Retype each entry below exactly. Do not carry any image over.

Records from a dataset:
+-------+
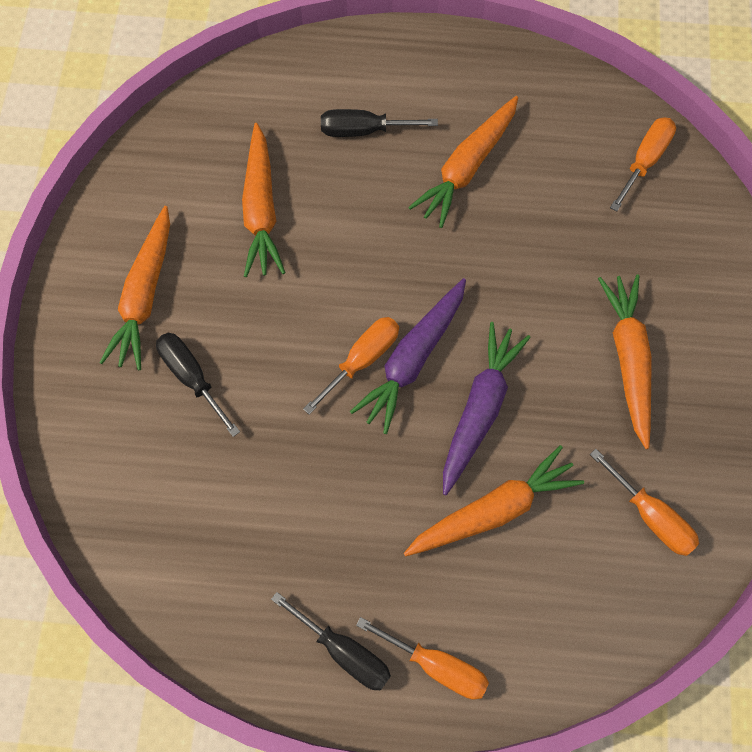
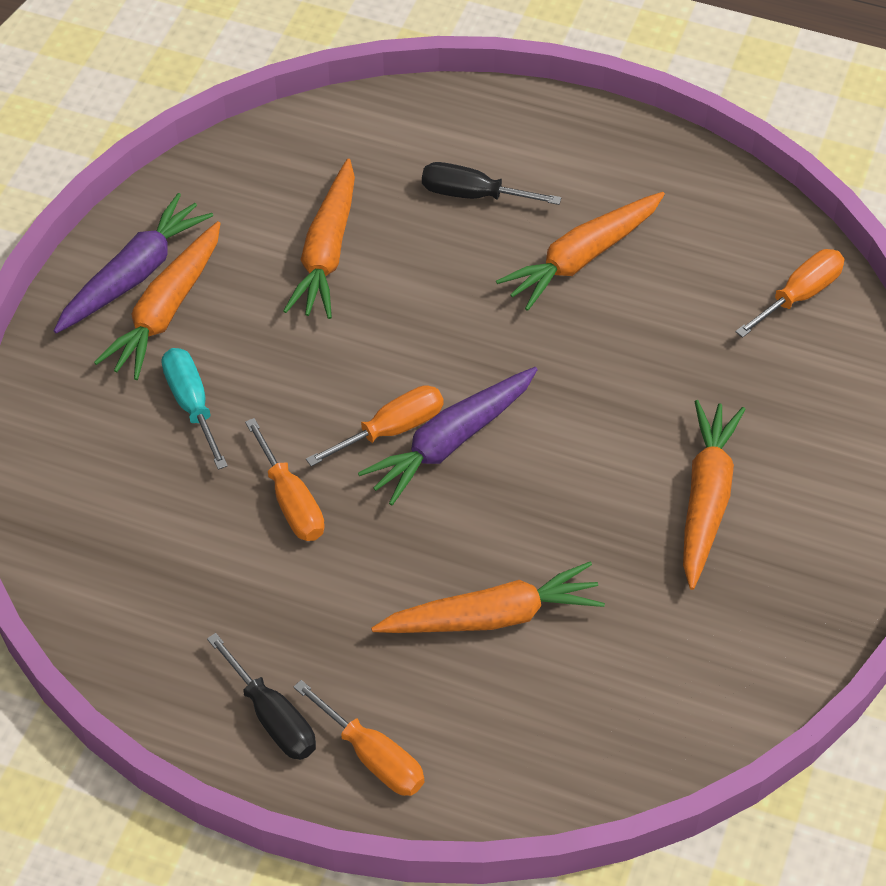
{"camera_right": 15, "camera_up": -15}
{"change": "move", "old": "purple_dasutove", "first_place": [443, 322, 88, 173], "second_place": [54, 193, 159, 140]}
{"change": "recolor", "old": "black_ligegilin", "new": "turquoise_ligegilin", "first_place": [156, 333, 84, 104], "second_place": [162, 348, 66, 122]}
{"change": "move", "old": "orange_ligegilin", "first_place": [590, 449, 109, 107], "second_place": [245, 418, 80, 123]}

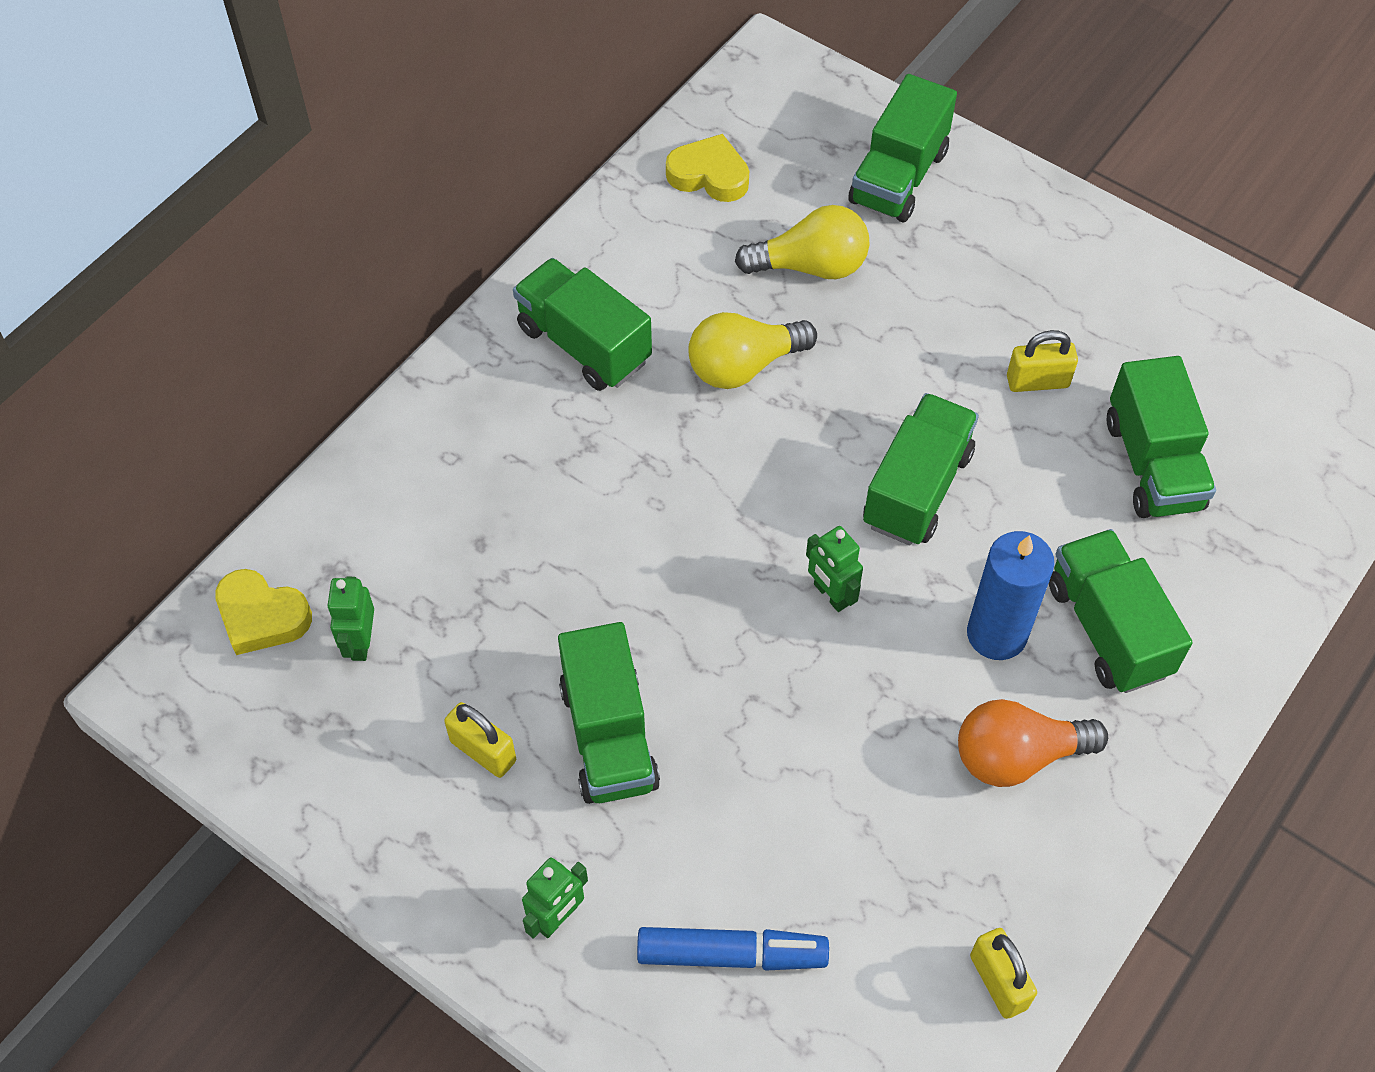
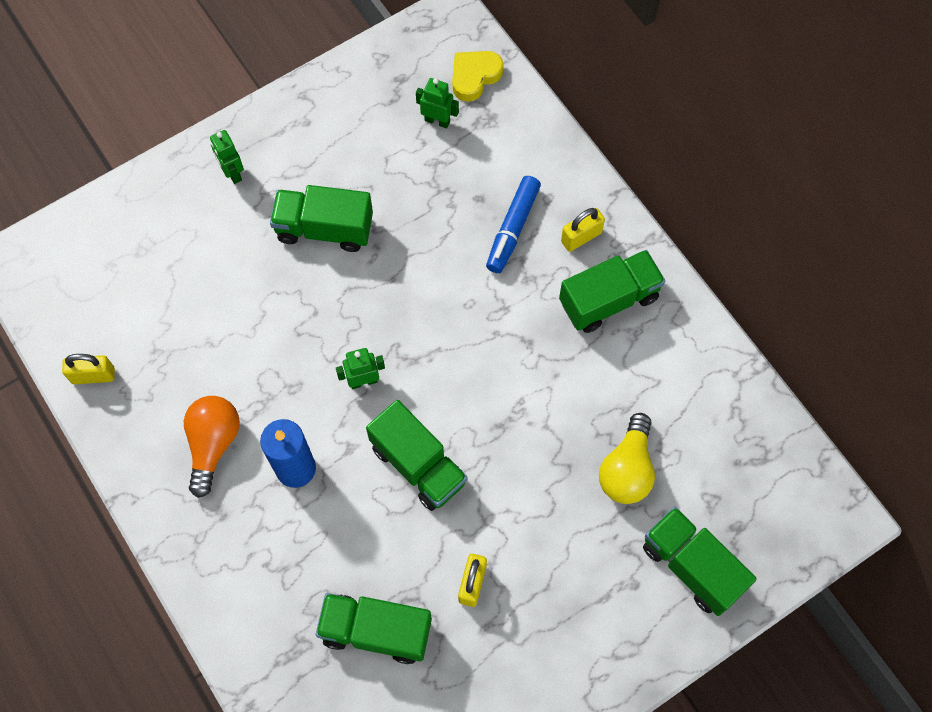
{"camera_right": 110, "camera_up": 10}
{"change": "delete", "old": "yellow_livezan", "first_place": [666, 134, 83, 68]}
{"change": "delete", "old": "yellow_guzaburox", "first_place": [688, 312, 129, 77]}
{"change": "delete", "old": "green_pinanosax", "first_place": [1049, 529, 144, 164]}
{"change": "move", "old": "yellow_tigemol", "first_place": [444, 702, 72, 76], "second_place": [561, 208, 44, 44]}
{"change": "move", "old": "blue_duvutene", "first_place": [637, 927, 192, 44], "second_place": [486, 176, 55, 97]}

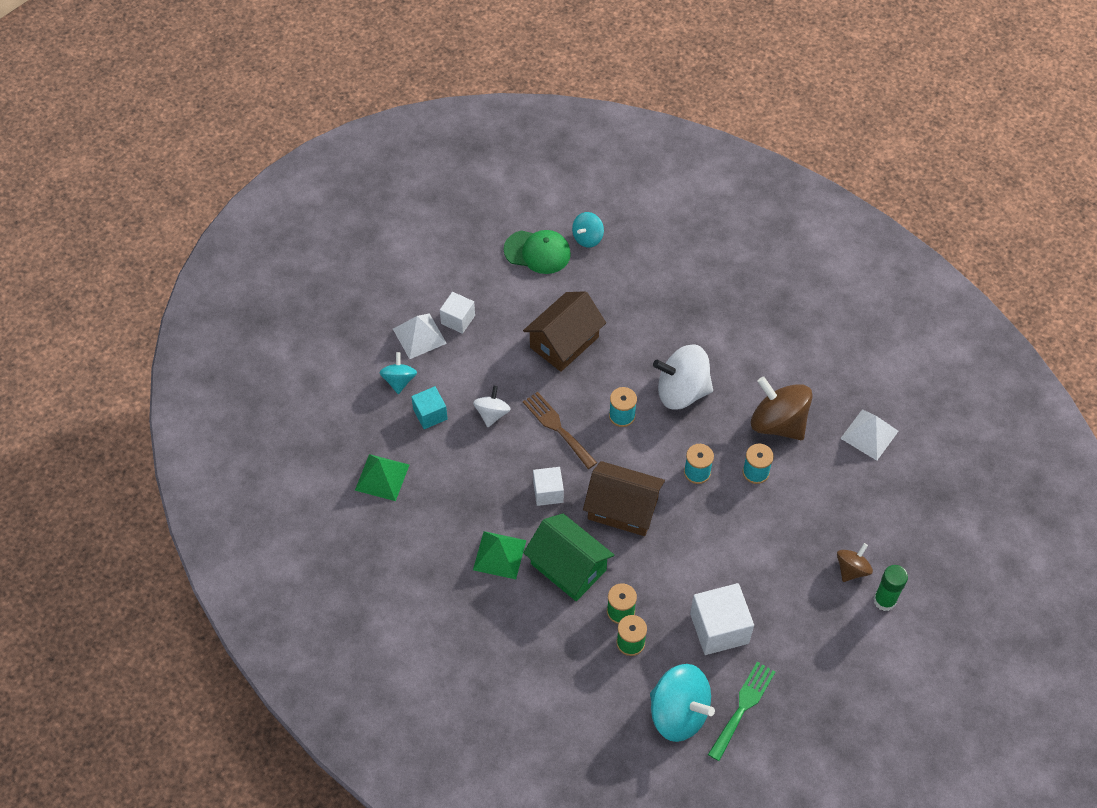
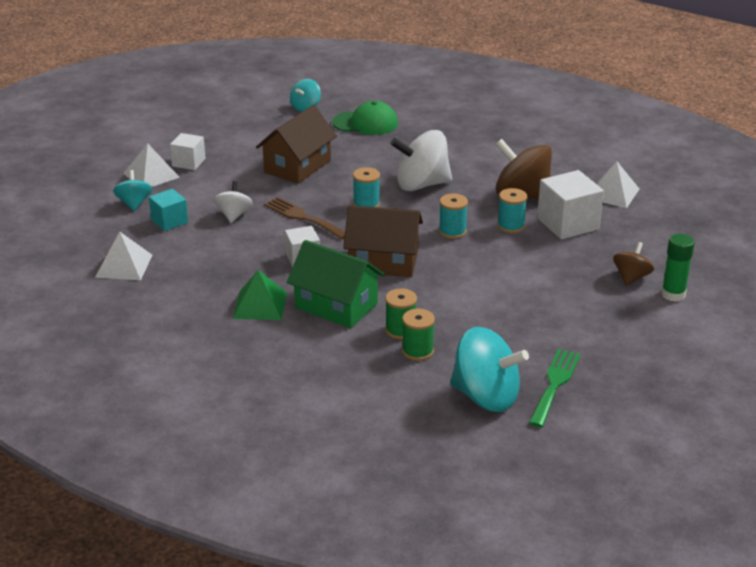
{"camera_right": -10, "camera_up": -25}
{"change": "move", "old": "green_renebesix", "first_place": [504, 230, 67, 44], "second_place": [332, 101, 66, 34]}
{"change": "recolor", "old": "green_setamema", "new": "white_setamema", "first_place": [355, 454, 54, 47], "second_place": [95, 232, 57, 48]}
{"change": "move", "old": "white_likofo", "first_place": [690, 583, 64, 72], "second_place": [537, 170, 67, 70]}

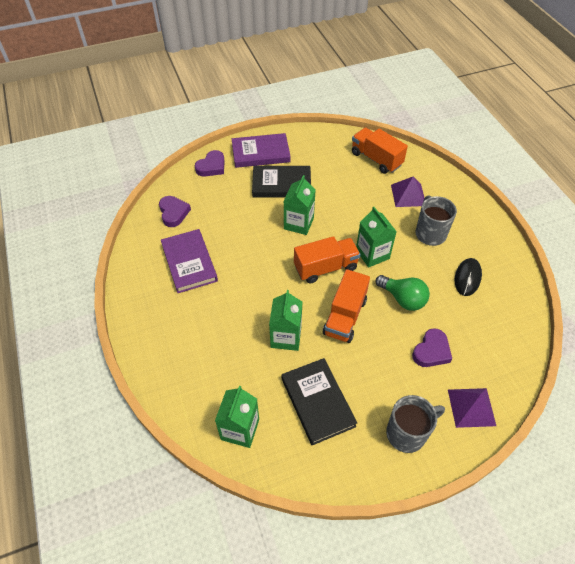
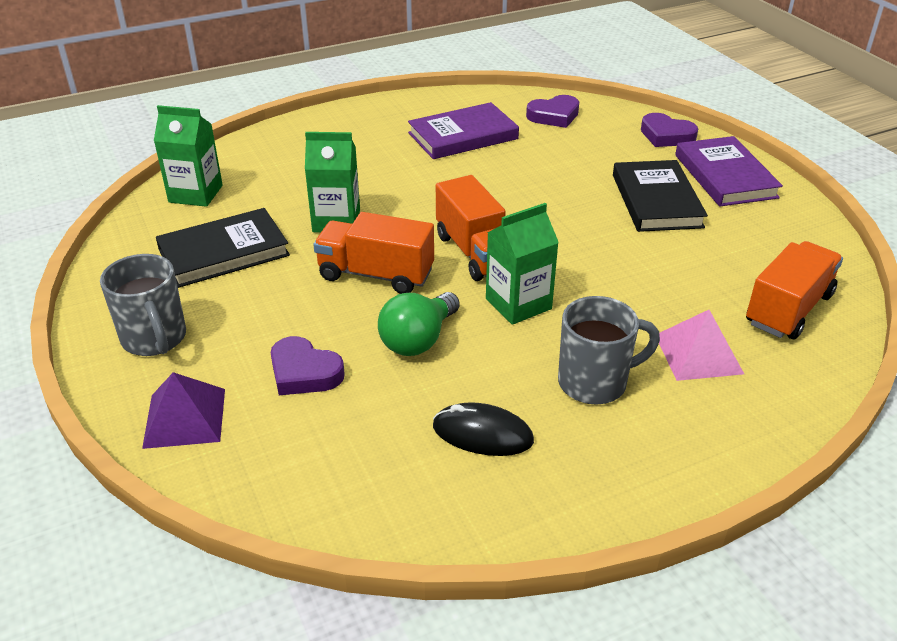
{"camera_right": 85, "camera_up": -15}
{"change": "delete", "old": "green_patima", "first_place": [284, 175, 31, 60]}
{"change": "recolor", "old": "purple_setamema", "new": "pink_setamema", "first_place": [391, 176, 33, 31], "second_place": [659, 310, 85, 71]}

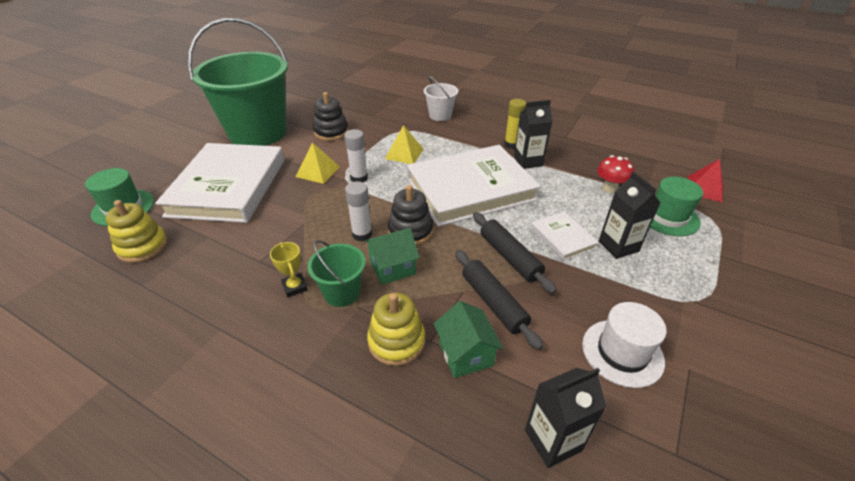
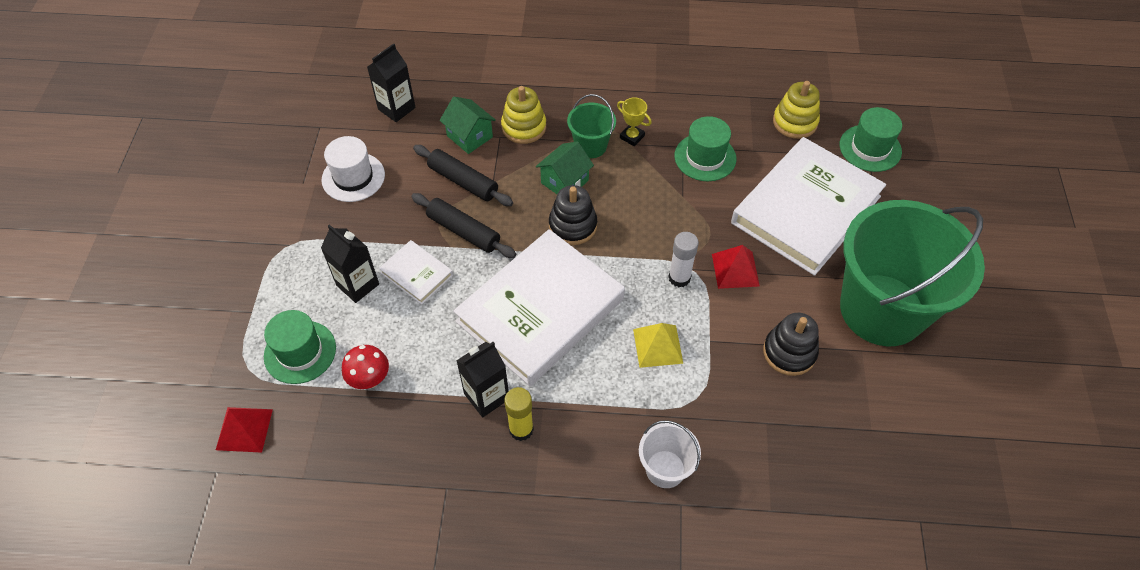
{"camera_right": 155, "camera_up": 15}
{"change": "recolor", "old": "yellow_setamema", "new": "red_setamema", "first_place": [296, 142, 44, 42], "second_place": [712, 245, 48, 44]}
{"change": "rotate", "old": "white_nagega", "first_place": [155, 143, 129, 80], "second_place": [731, 137, 155, 139], "degrees": 60}
{"change": "delete", "old": "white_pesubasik", "first_place": [345, 181, 27, 60]}
{"change": "insert", "new": "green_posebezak", "second_place": [674, 116, 62, 65]}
+-------+
_Expected answer:_
{"camera_right": 15, "camera_up": -15}
{"change": "move", "old": "purple_dasutove", "first_place": [443, 322, 88, 173], "second_place": [54, 193, 159, 140]}
{"change": "recolor", "old": "black_ligegilin", "new": "turquoise_ligegilin", "first_place": [156, 333, 84, 104], "second_place": [162, 348, 66, 122]}
{"change": "move", "old": "orange_ligegilin", "first_place": [590, 449, 109, 107], "second_place": [245, 418, 80, 123]}

{"camera_right": 110, "camera_up": 10}
{"change": "delete", "old": "yellow_livezan", "first_place": [666, 134, 83, 68]}
{"change": "delete", "old": "yellow_guzaburox", "first_place": [688, 312, 129, 77]}
{"change": "delete", "old": "green_pinanosax", "first_place": [1049, 529, 144, 164]}
{"change": "move", "old": "yellow_tigemol", "first_place": [444, 702, 72, 76], "second_place": [561, 208, 44, 44]}
{"change": "move", "old": "blue_duvutene", "first_place": [637, 927, 192, 44], "second_place": [486, 176, 55, 97]}

{"camera_right": -10, "camera_up": -25}
{"change": "move", "old": "green_renebesix", "first_place": [504, 230, 67, 44], "second_place": [332, 101, 66, 34]}
{"change": "recolor", "old": "green_setamema", "new": "white_setamema", "first_place": [355, 454, 54, 47], "second_place": [95, 232, 57, 48]}
{"change": "move", "old": "white_likofo", "first_place": [690, 583, 64, 72], "second_place": [537, 170, 67, 70]}

{"camera_right": 85, "camera_up": -15}
{"change": "delete", "old": "green_patima", "first_place": [284, 175, 31, 60]}
{"change": "recolor", "old": "purple_setamema", "new": "pink_setamema", "first_place": [391, 176, 33, 31], "second_place": [659, 310, 85, 71]}

{"camera_right": 155, "camera_up": 15}
{"change": "recolor", "old": "yellow_setamema", "new": "red_setamema", "first_place": [296, 142, 44, 42], "second_place": [712, 245, 48, 44]}
{"change": "rotate", "old": "white_nagega", "first_place": [155, 143, 129, 80], "second_place": [731, 137, 155, 139], "degrees": 60}
{"change": "delete", "old": "white_pesubasik", "first_place": [345, 181, 27, 60]}
{"change": "insert", "new": "green_posebezak", "second_place": [674, 116, 62, 65]}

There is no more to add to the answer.